The answer must consist of each line below that contains the string "round".

━━━━━ DATA SUPPLIED ━━━━━

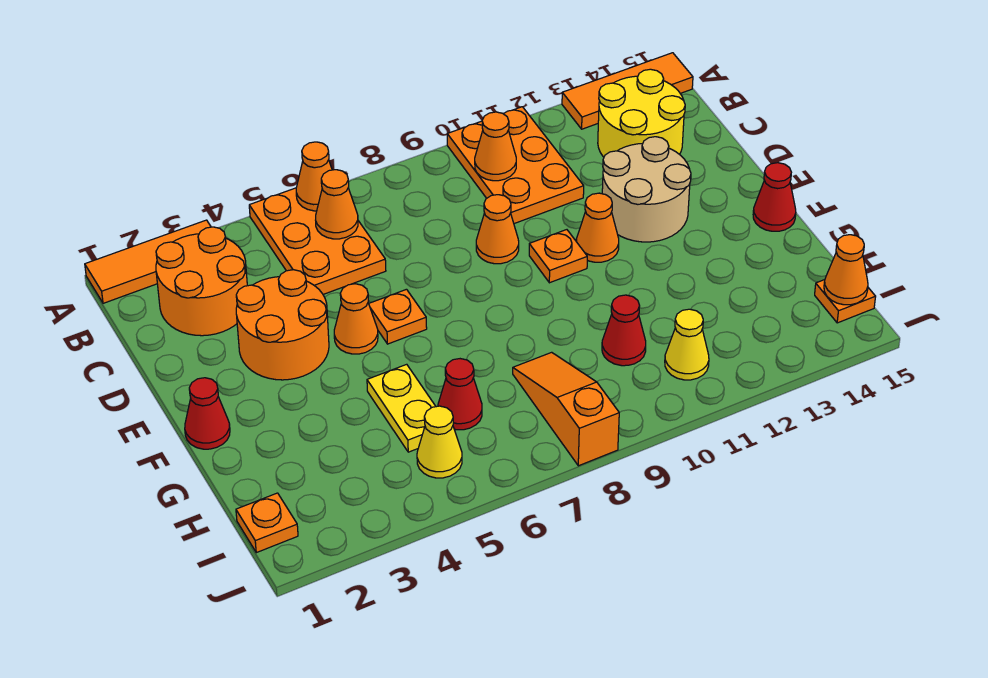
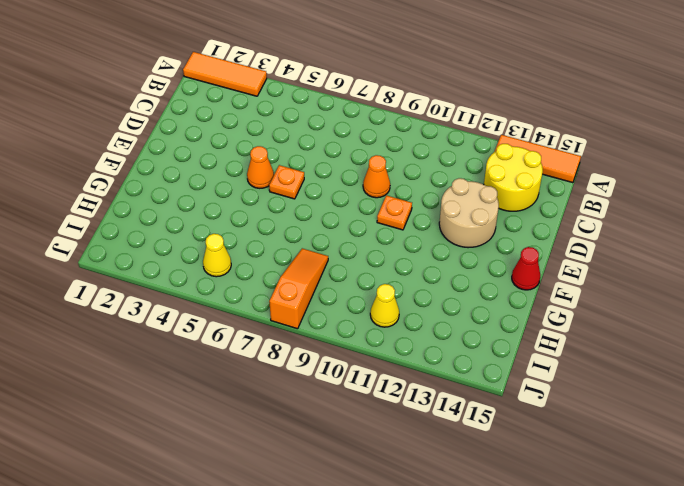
none -> orange plate A5:C6 level 1
none -> orange plate A10:C11 level 1
none -> orange round brick B2:C3 level 1

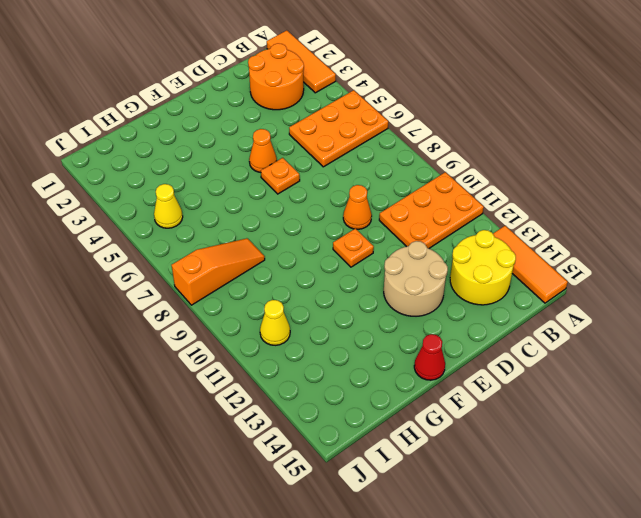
none -> orange round brick D3:E4 level 1
none -> orange cone E11 level 1
none -> red cone F1 level 1

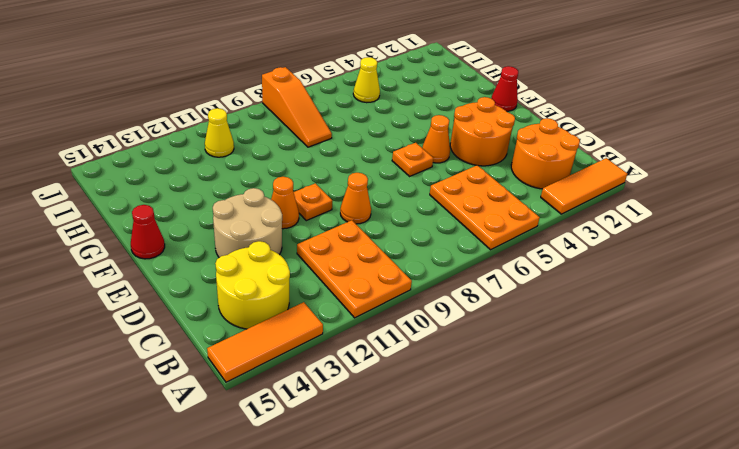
none -> yellow plate G5:H5 level 1
none -> red cone H6 level 1
none -> red cone H10 level 1

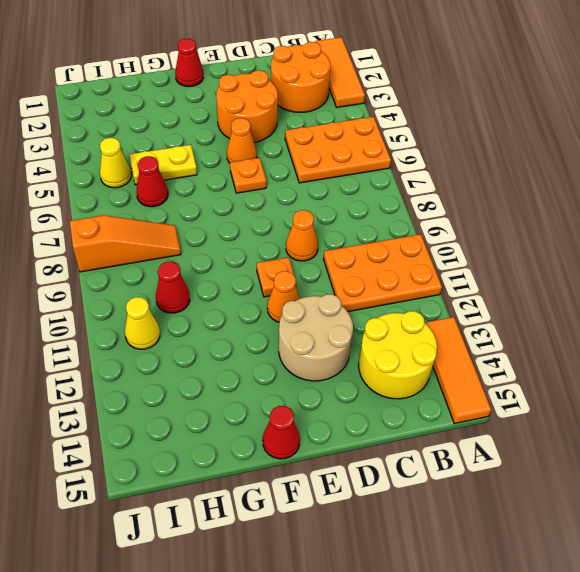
none -> orange plate I1 level 1
none -> orange plate I15 level 1
none -> orange cone A6 level 2

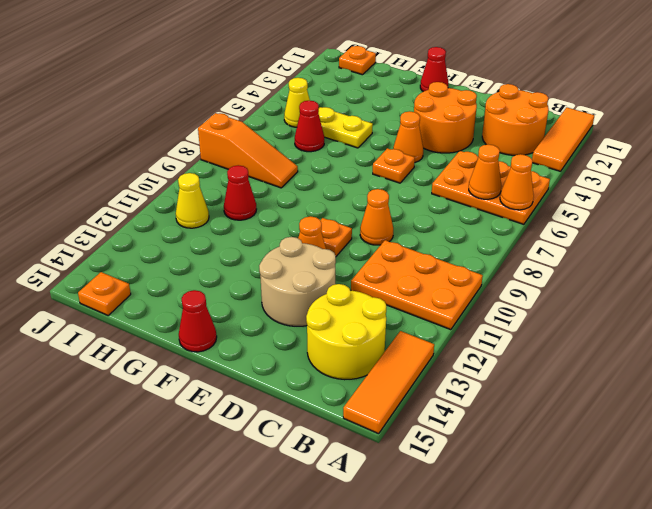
none -> orange cone B10 level 2
none -> orange cone I15 level 2

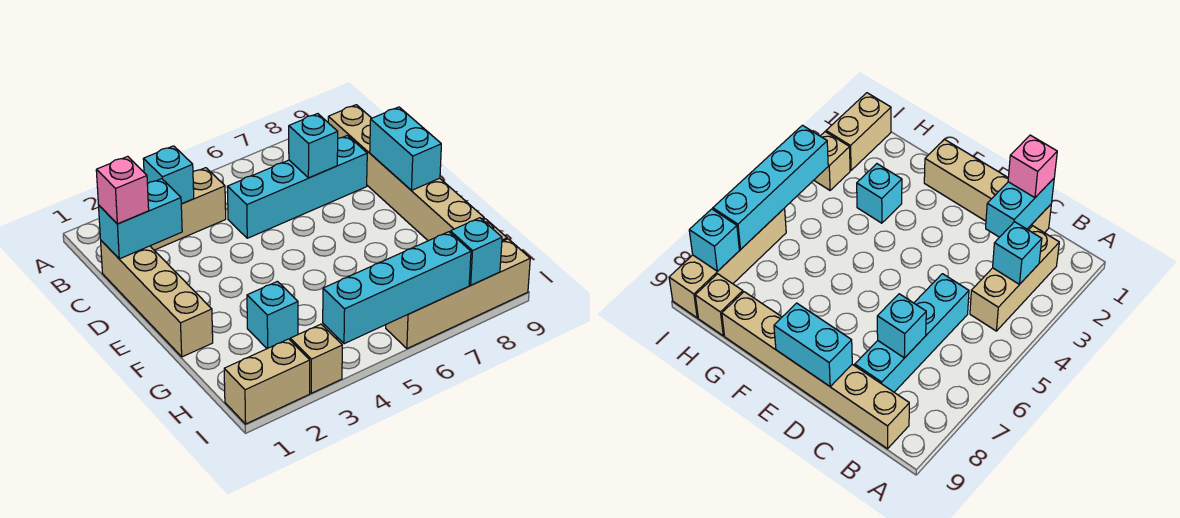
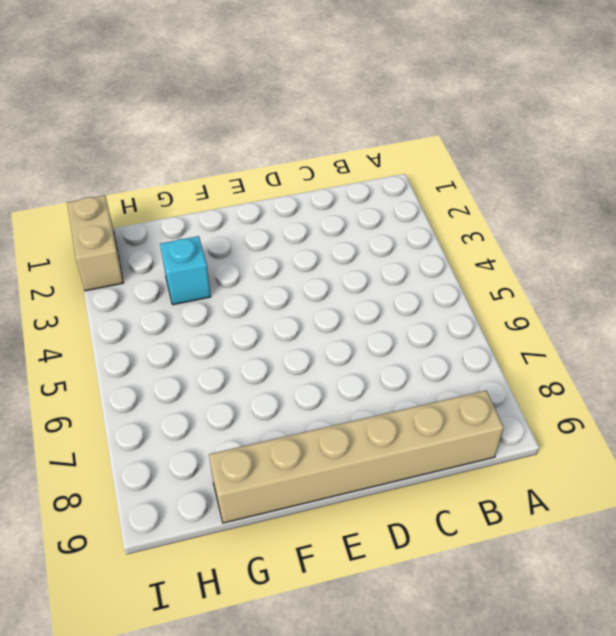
none -> tan brick B2:B4 level 1
none -> tan brick C1:F1 level 1
none -> cyan brick C5:C8 level 1

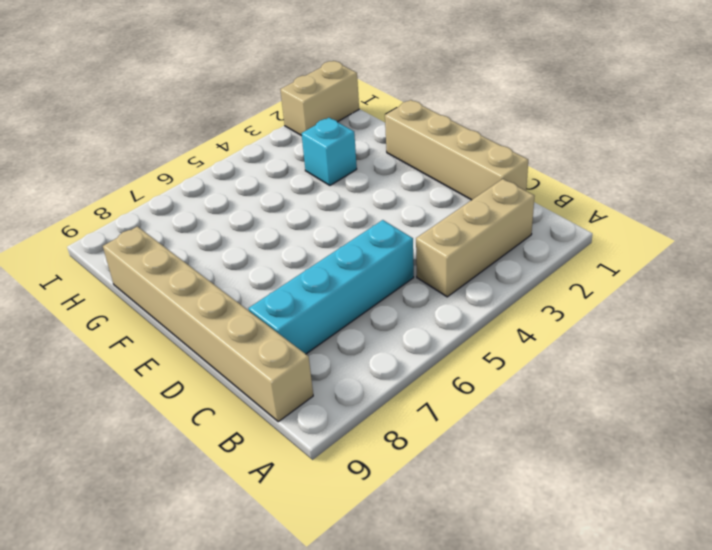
none -> tan brick H9 level 1
none -> tan brick I3 level 1
none -> tan brick I6:I9 level 1

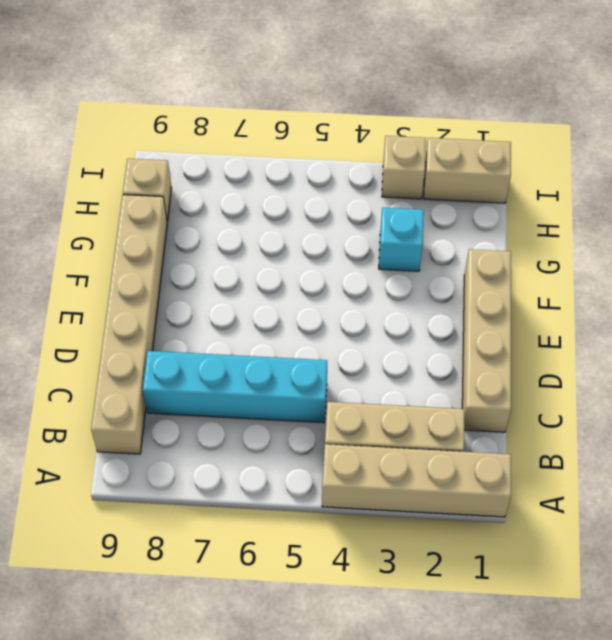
tan brick A1:A4 level 1 -> tan brick I6:I9 level 1
none -> cyan brick B3 level 2
none -> cyan brick C1:C2 level 2
none -> cyan brick C7 level 2

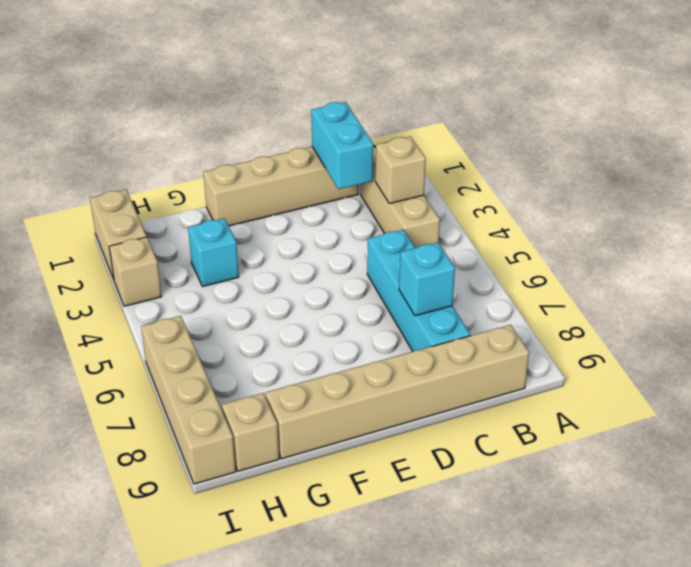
tan brick B3 level 2 -> cyan brick B3 level 2
none -> cyan brick D9:E9 level 2
none -> cyan brick I4:I7 level 2
none -> cyan brick I8 level 2

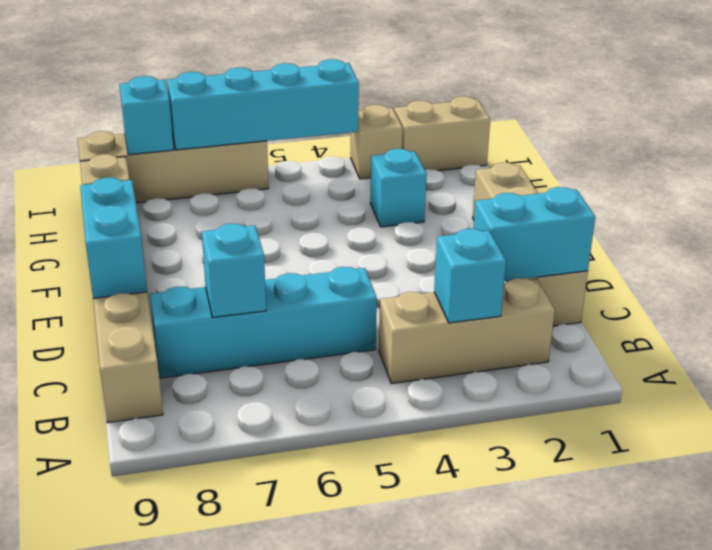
none -> pink brick C1 level 3

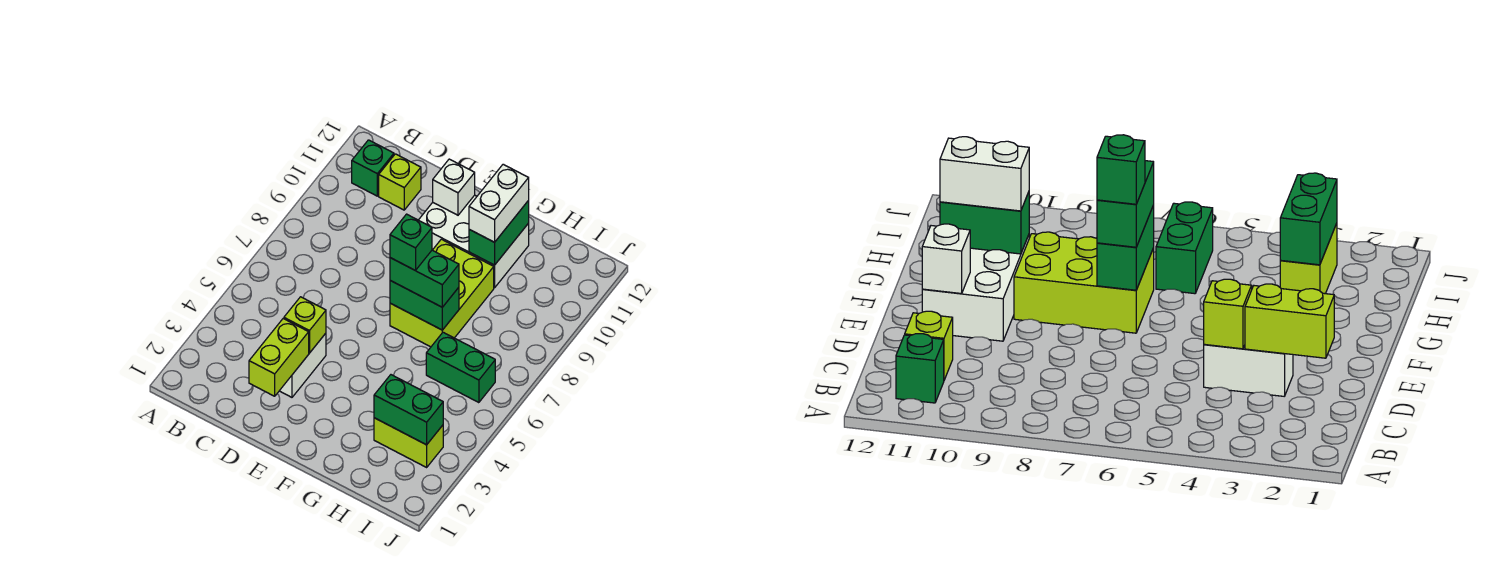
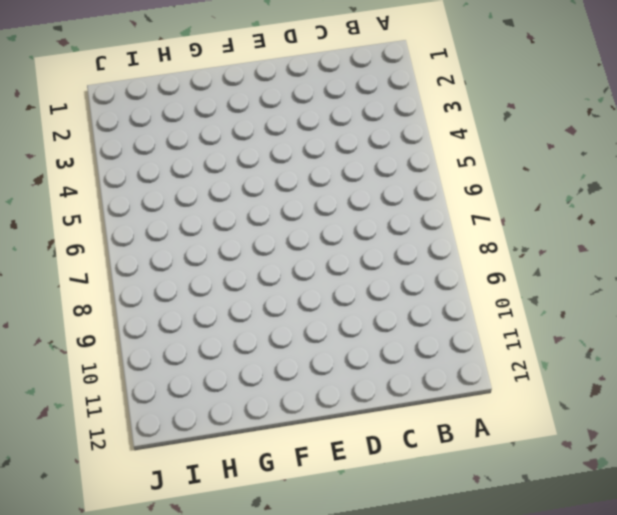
none -> green brick B11 level 1
none -> lime brick C11 level 1
none -> white brick D3:D4 level 1

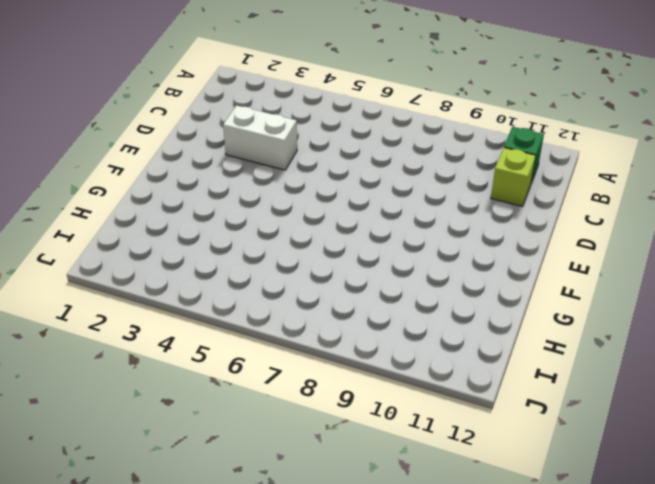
none -> white brick E10:G11 level 1
none -> lime brick F7:G9 level 1
none -> lime brick H3:I3 level 1

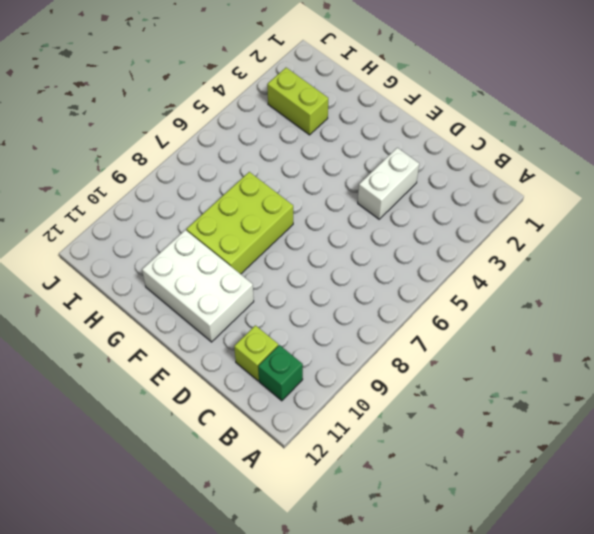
none -> green brick H6:I6 level 1
none -> lime brick D2:D3 level 2
none -> lime brick D4 level 2

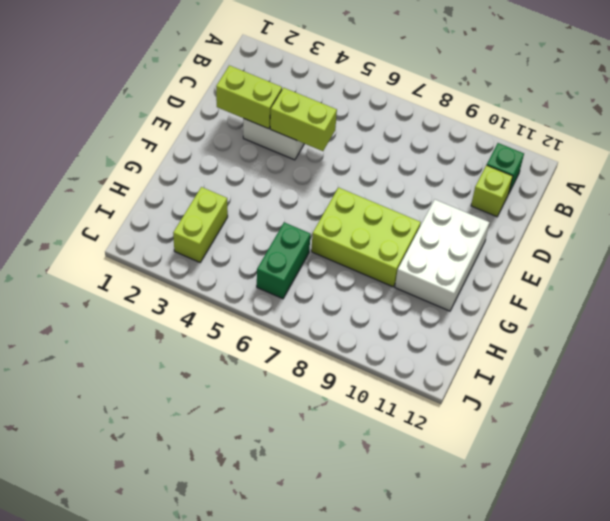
lime brick D4:D5 level 2 -> lime brick D4 level 2
none -> white brick E11 level 2
none -> green brick F7:G7 level 2
none -> green brick G10:G11 level 2

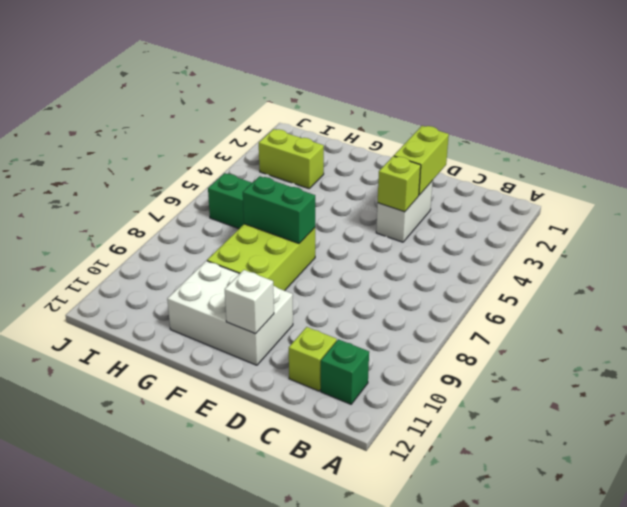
none -> green brick G10:G11 level 2
none -> green brick H3:I3 level 2
none -> green brick F7:G7 level 3

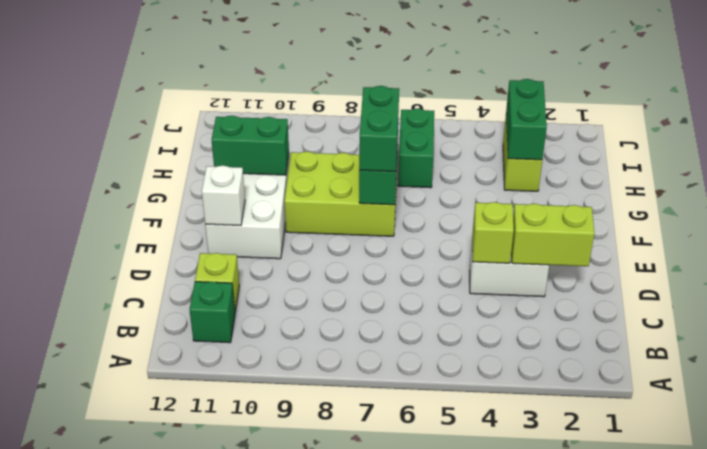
none -> white brick G10:G11 level 3
none -> green brick F7 level 4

━━━━━

OUTPUT |
none -> orange round brick B2:C3 level 1
none -> orange round brick D3:E4 level 1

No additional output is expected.